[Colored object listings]
%%

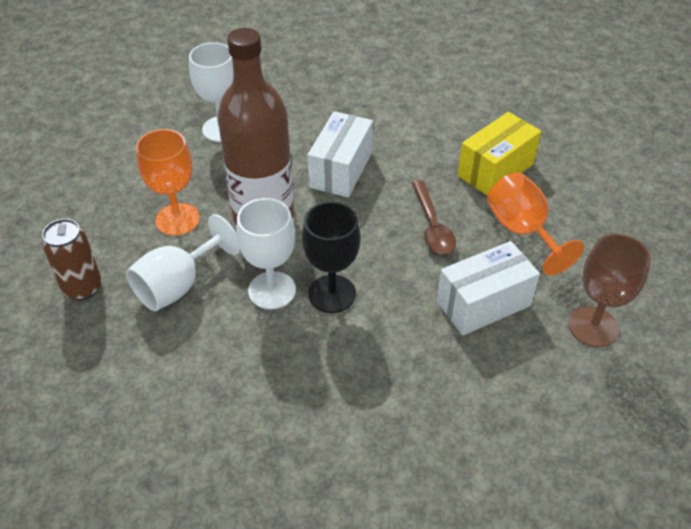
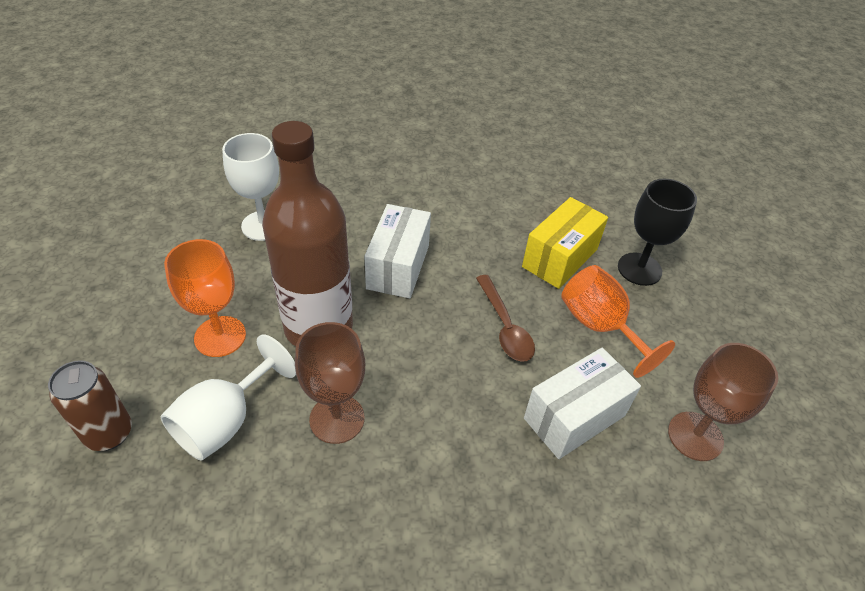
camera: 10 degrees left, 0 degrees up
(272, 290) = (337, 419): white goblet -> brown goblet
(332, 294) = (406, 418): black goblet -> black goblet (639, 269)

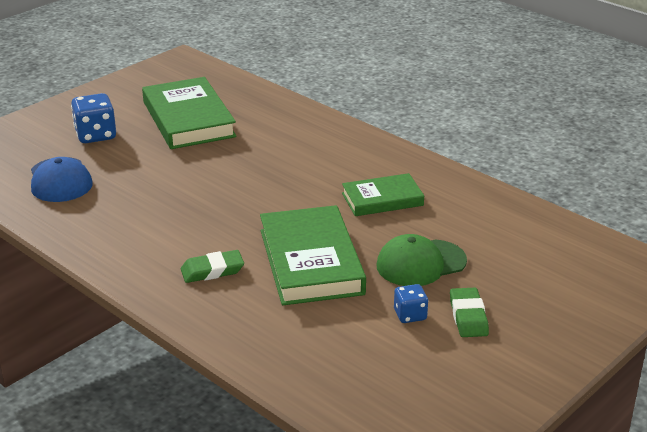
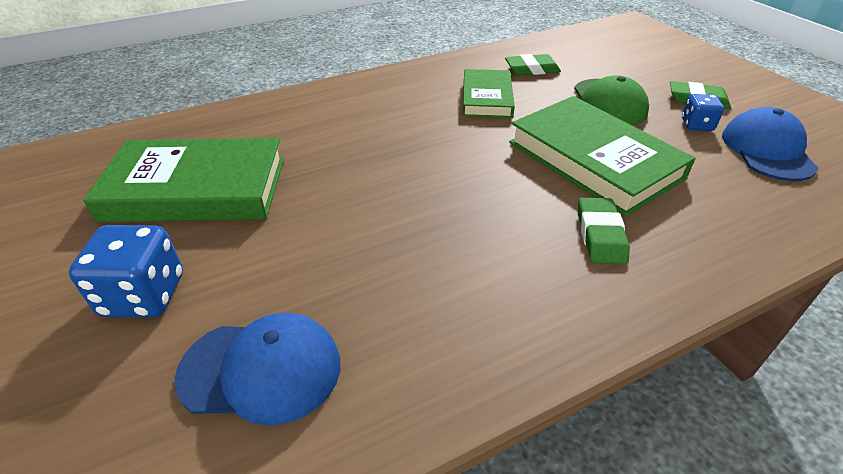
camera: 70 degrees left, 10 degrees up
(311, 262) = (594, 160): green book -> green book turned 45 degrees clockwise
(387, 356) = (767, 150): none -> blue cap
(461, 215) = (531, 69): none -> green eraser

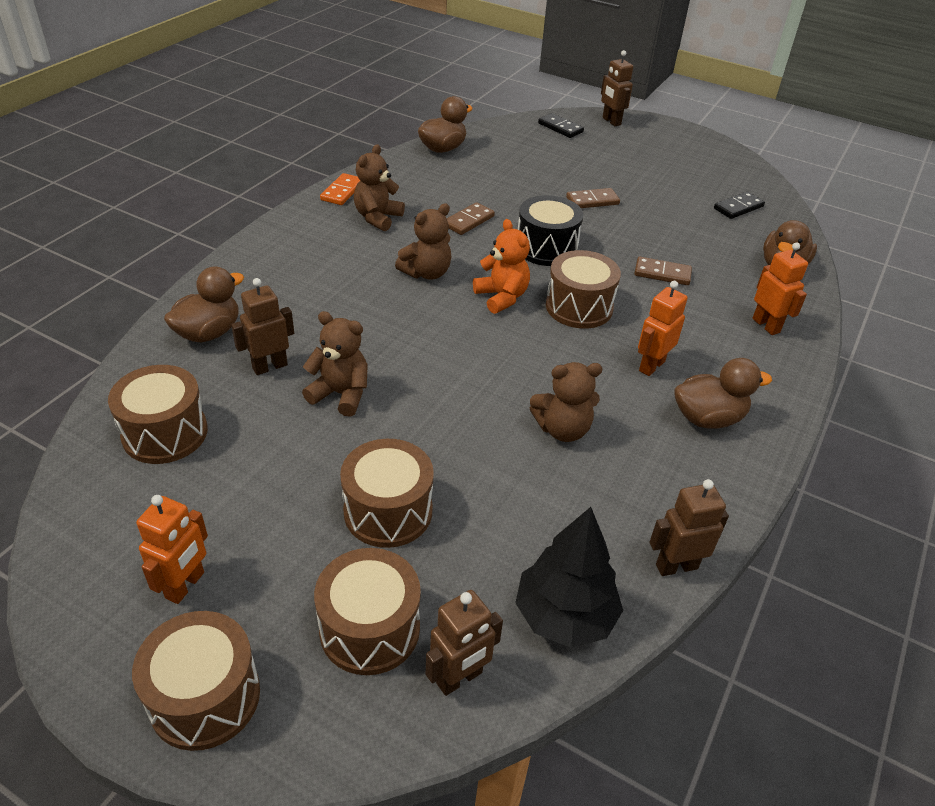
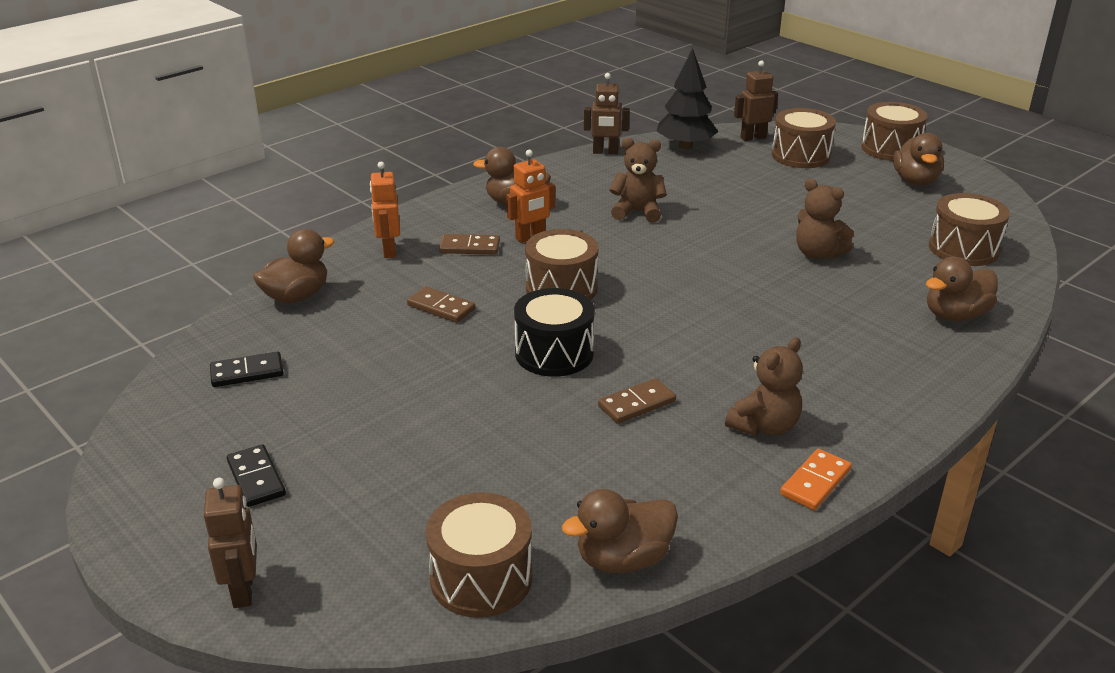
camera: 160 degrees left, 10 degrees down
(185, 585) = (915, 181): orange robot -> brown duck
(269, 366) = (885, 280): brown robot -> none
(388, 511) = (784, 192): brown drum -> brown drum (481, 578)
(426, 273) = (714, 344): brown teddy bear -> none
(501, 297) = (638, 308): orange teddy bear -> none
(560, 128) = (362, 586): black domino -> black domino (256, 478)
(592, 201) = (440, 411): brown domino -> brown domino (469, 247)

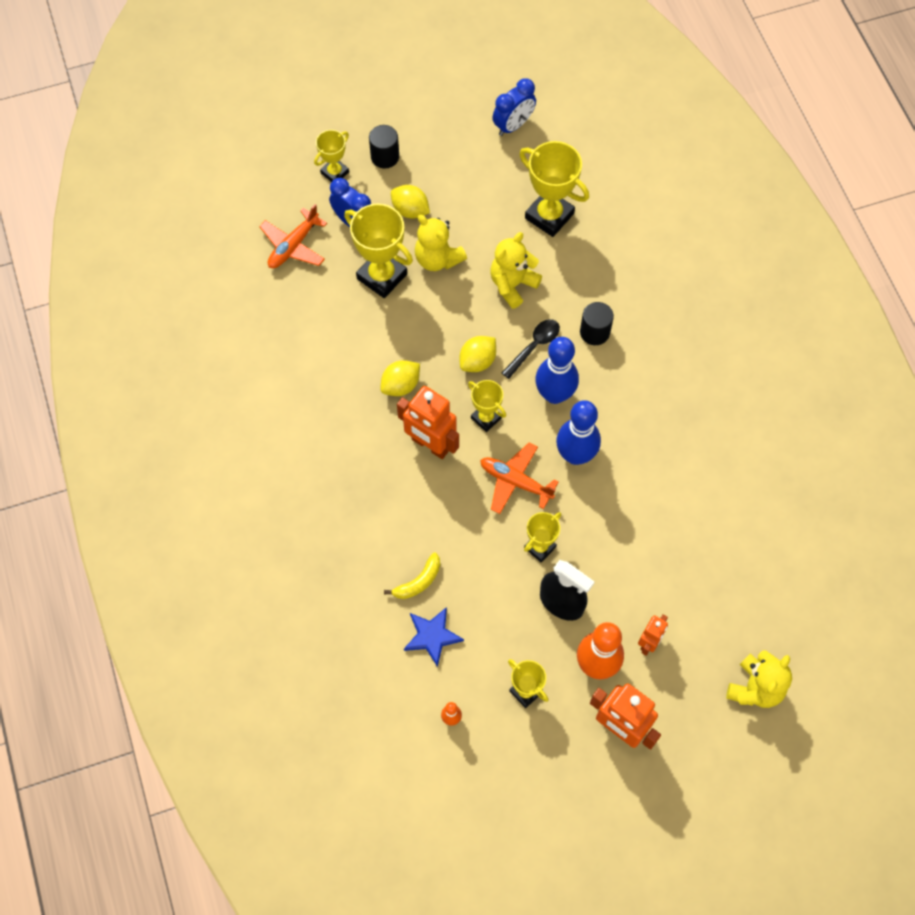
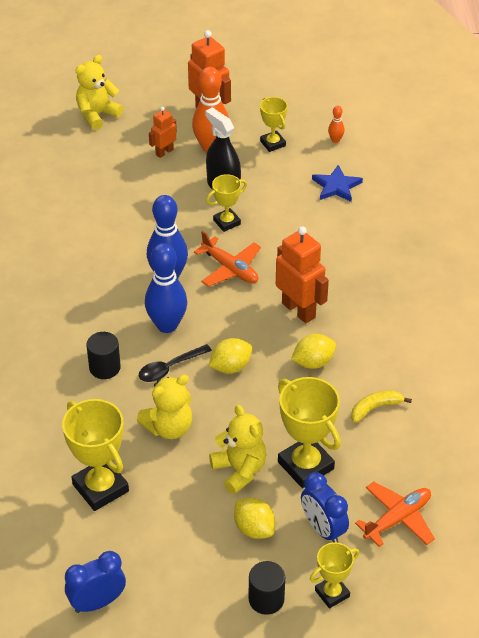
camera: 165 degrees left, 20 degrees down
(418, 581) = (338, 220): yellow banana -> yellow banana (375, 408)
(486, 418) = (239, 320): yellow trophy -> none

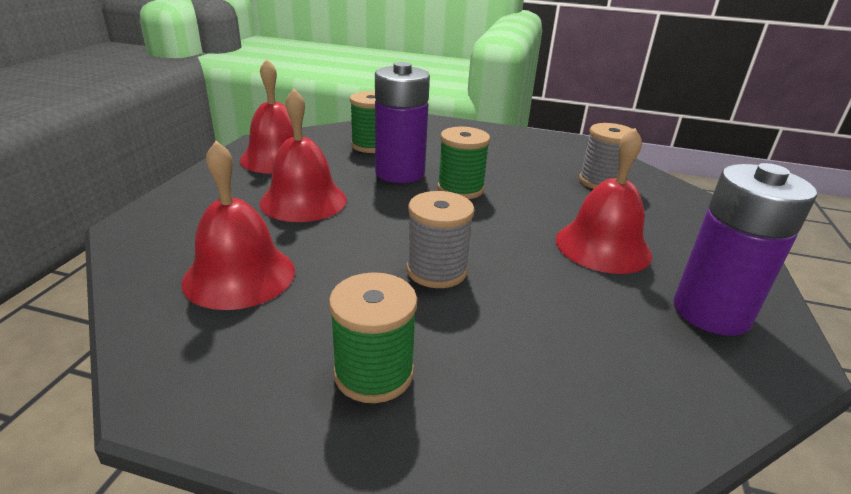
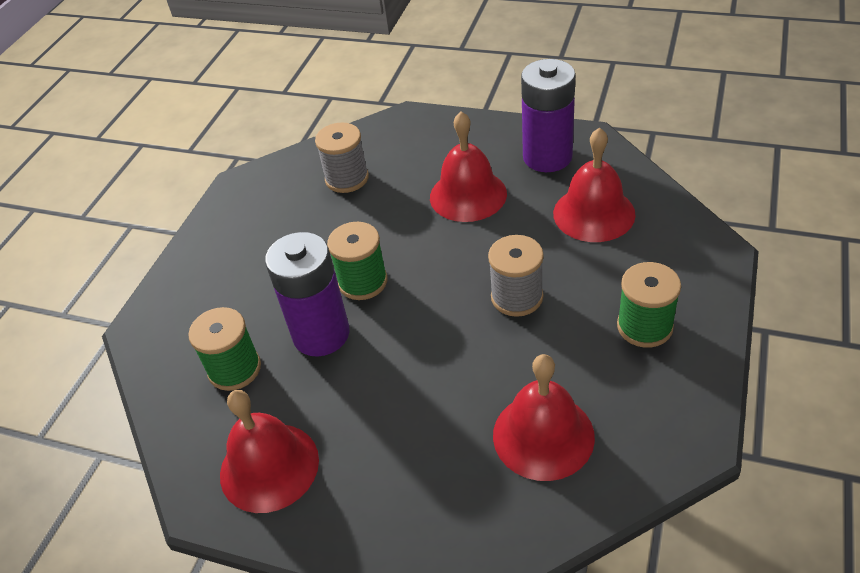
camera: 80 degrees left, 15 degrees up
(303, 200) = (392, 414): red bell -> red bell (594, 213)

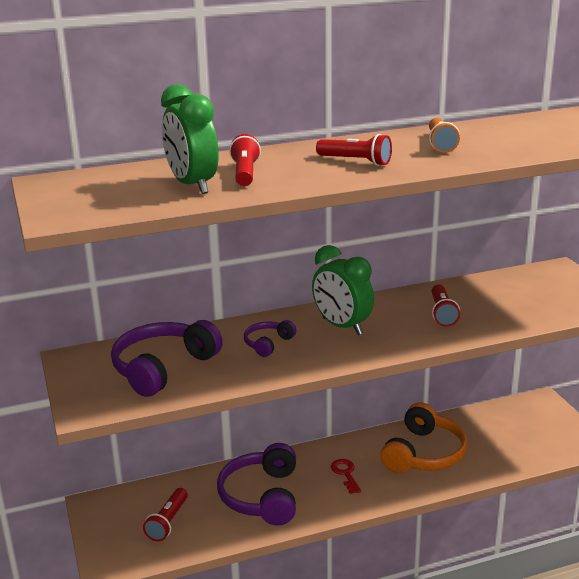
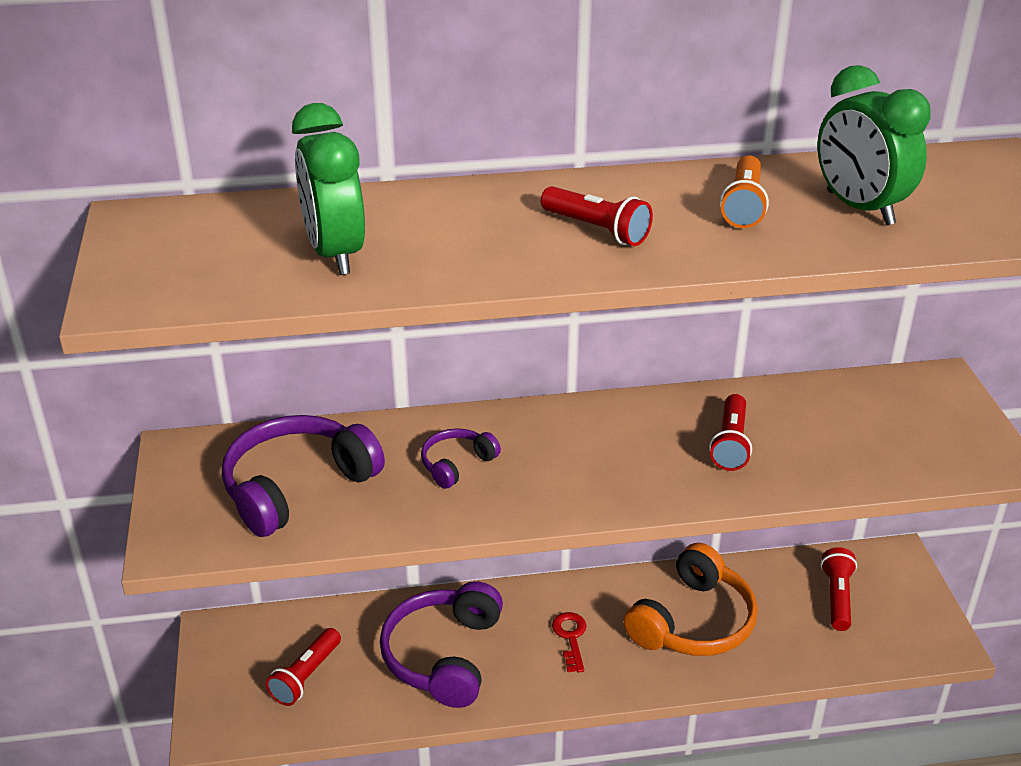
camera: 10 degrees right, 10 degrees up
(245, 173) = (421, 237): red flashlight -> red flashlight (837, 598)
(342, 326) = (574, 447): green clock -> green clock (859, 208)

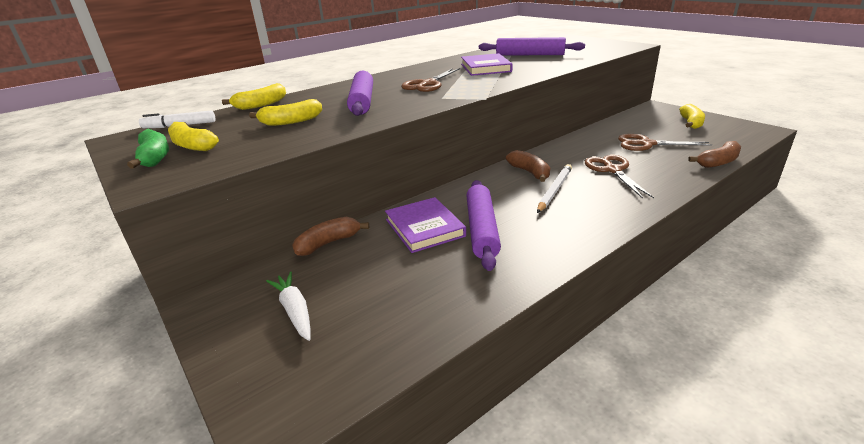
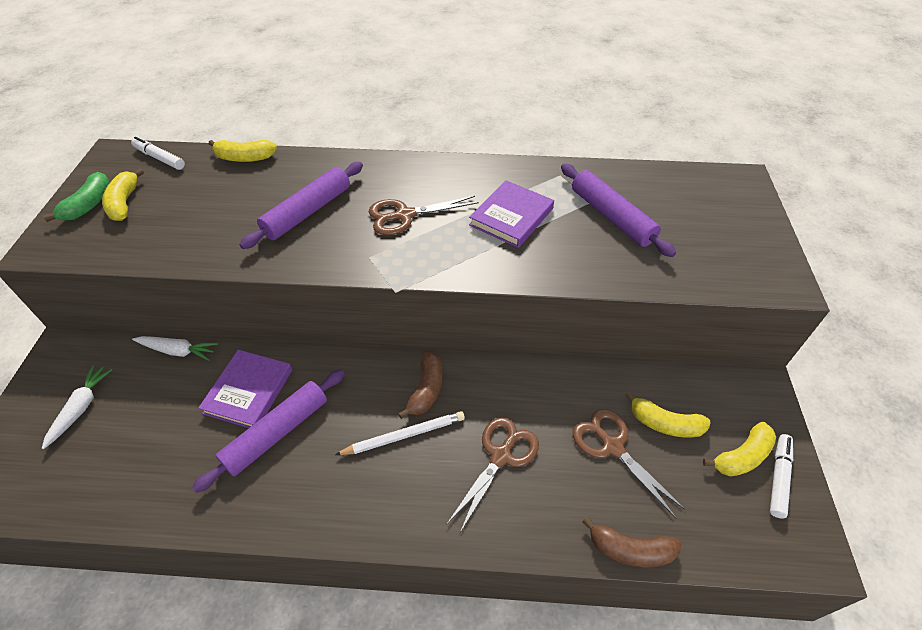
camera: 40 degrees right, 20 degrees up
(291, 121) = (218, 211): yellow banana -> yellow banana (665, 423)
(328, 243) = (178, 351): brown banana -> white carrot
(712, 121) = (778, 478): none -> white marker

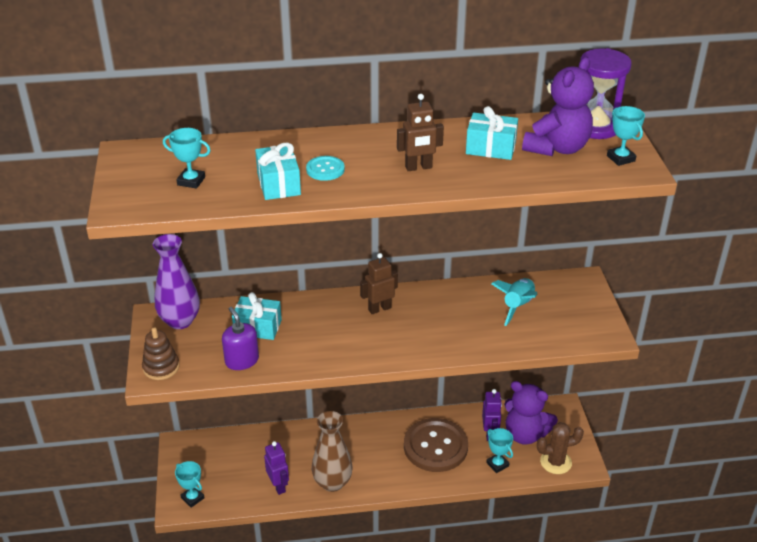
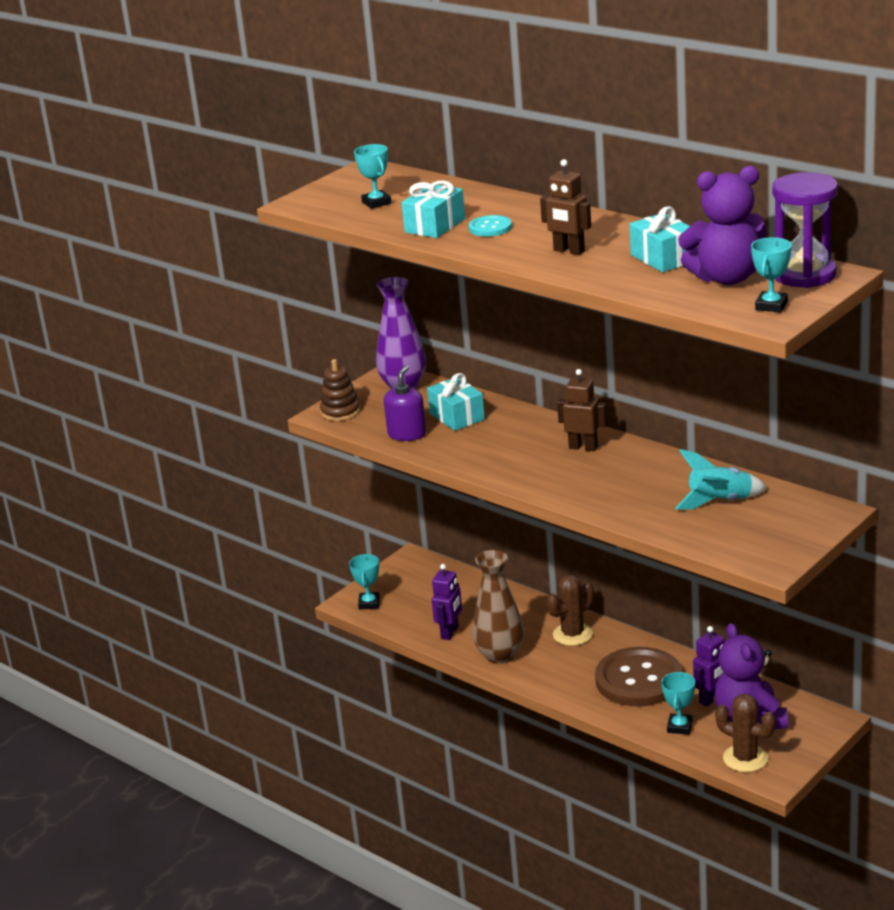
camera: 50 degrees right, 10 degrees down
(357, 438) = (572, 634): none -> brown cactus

%%

▶ [What to produce] Since only the text is needed, retype the data above exactly and omit the pictures.

▶ [Output]
camera: 10 degrees left, 0 degrees up
(272, 290) = (337, 419): white goblet -> brown goblet
(332, 294) = (406, 418): black goblet -> black goblet (639, 269)

camera: 70 degrees left, 10 degrees up
(311, 262) = (594, 160): green book -> green book turned 45 degrees clockwise
(387, 356) = (767, 150): none -> blue cap
(461, 215) = (531, 69): none -> green eraser

camera: 160 degrees left, 10 degrees down
(185, 585) = (915, 181): orange robot -> brown duck
(269, 366) = (885, 280): brown robot -> none
(388, 511) = (784, 192): brown drum -> brown drum (481, 578)
(426, 273) = (714, 344): brown teddy bear -> none
(501, 297) = (638, 308): orange teddy bear -> none
(560, 128) = (362, 586): black domino -> black domino (256, 478)
(592, 201) = (440, 411): brown domino -> brown domino (469, 247)

camera: 165 degrees left, 20 degrees down
(418, 581) = (338, 220): yellow banana -> yellow banana (375, 408)
(486, 418) = (239, 320): yellow trophy -> none

camera: 80 degrees left, 15 degrees up
(303, 200) = (392, 414): red bell -> red bell (594, 213)

camera: 10 degrees right, 10 degrees up
(245, 173) = (421, 237): red flashlight -> red flashlight (837, 598)
(342, 326) = (574, 447): green clock -> green clock (859, 208)

camera: 40 degrees right, 20 degrees up
(291, 121) = (218, 211): yellow banana -> yellow banana (665, 423)
(328, 243) = (178, 351): brown banana -> white carrot
(712, 121) = (778, 478): none -> white marker

camera: 50 degrees right, 10 degrees down
(357, 438) = (572, 634): none -> brown cactus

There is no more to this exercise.